**Data records**.

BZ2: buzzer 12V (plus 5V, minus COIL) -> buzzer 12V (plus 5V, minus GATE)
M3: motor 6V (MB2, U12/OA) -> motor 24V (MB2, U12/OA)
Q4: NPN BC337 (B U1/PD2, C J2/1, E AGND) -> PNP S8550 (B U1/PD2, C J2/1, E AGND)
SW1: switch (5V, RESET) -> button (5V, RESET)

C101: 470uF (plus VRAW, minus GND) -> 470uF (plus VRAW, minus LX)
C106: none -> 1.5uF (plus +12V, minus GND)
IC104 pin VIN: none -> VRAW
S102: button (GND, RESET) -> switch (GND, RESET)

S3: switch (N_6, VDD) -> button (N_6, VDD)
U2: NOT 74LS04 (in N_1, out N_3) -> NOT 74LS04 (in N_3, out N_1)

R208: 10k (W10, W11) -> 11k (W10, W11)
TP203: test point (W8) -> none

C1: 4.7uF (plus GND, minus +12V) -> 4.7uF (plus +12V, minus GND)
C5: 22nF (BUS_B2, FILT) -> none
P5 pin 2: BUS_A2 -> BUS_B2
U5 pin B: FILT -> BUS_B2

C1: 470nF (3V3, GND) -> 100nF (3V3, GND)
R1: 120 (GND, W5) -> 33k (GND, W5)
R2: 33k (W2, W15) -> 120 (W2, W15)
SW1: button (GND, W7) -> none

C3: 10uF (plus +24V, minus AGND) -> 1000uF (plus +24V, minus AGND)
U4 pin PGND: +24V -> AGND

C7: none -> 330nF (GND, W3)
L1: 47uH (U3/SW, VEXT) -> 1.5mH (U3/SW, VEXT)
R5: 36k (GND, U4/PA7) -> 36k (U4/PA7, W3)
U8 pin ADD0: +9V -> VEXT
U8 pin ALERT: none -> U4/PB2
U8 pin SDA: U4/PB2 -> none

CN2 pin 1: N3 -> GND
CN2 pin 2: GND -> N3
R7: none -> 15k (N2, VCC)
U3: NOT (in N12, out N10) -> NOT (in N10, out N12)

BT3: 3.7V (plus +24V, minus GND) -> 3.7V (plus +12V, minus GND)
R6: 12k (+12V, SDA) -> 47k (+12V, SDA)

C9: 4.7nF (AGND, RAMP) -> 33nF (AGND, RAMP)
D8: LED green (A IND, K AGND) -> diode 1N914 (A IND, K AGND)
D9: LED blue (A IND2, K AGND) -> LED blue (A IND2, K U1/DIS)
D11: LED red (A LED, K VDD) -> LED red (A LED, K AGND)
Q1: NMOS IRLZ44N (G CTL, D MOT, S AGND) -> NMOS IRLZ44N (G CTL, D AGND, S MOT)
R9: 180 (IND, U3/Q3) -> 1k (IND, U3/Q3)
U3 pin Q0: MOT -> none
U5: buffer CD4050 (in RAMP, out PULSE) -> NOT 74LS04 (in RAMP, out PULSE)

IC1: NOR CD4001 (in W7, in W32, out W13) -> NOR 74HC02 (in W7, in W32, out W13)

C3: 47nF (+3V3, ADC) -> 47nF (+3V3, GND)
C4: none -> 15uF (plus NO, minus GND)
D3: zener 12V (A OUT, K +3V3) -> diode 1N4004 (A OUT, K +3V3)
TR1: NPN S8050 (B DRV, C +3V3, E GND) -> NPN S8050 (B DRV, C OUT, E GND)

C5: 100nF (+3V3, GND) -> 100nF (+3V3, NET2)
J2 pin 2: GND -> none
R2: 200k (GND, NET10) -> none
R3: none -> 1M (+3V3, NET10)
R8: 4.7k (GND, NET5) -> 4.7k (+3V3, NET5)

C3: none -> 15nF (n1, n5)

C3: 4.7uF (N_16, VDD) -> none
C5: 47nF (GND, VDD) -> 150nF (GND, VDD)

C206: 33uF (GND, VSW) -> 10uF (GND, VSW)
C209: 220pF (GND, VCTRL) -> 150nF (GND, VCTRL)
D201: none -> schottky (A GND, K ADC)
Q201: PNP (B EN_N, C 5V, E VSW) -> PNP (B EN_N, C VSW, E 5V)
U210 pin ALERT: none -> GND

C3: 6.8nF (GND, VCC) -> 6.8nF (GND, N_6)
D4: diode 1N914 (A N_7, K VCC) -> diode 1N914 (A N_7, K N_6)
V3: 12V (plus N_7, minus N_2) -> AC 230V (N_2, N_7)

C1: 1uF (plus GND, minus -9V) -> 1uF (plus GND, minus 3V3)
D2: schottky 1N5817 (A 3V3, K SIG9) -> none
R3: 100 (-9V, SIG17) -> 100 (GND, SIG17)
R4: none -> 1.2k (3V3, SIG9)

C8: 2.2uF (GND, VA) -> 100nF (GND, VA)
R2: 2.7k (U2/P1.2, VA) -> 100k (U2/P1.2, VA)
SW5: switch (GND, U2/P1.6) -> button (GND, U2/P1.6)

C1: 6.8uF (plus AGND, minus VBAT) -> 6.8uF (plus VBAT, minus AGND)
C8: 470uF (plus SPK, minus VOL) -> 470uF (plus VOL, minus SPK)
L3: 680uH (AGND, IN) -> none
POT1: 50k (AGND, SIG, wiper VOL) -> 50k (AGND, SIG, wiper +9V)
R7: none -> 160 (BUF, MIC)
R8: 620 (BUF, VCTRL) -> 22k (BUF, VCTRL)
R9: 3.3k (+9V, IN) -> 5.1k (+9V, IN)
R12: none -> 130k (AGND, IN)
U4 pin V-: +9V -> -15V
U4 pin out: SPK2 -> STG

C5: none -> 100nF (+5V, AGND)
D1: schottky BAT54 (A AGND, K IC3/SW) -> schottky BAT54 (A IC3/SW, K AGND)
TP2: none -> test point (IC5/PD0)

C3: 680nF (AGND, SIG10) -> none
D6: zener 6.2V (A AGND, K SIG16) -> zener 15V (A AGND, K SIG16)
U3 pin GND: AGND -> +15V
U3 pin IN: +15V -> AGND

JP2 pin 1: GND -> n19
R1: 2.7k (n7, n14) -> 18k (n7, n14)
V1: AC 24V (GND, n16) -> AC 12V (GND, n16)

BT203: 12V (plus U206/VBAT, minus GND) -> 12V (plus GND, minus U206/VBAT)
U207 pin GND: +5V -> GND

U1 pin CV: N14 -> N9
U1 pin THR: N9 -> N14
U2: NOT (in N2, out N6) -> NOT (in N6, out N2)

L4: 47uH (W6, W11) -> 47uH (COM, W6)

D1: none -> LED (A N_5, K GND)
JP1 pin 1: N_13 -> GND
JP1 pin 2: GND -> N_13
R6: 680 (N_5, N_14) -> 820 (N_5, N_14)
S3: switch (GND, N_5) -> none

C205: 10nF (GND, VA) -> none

**Aim of the exercise**. From the listing above, pick out every line containing "VCTRL".

**Task solution**.
C209: 220pF (GND, VCTRL) -> 150nF (GND, VCTRL)
R8: 620 (BUF, VCTRL) -> 22k (BUF, VCTRL)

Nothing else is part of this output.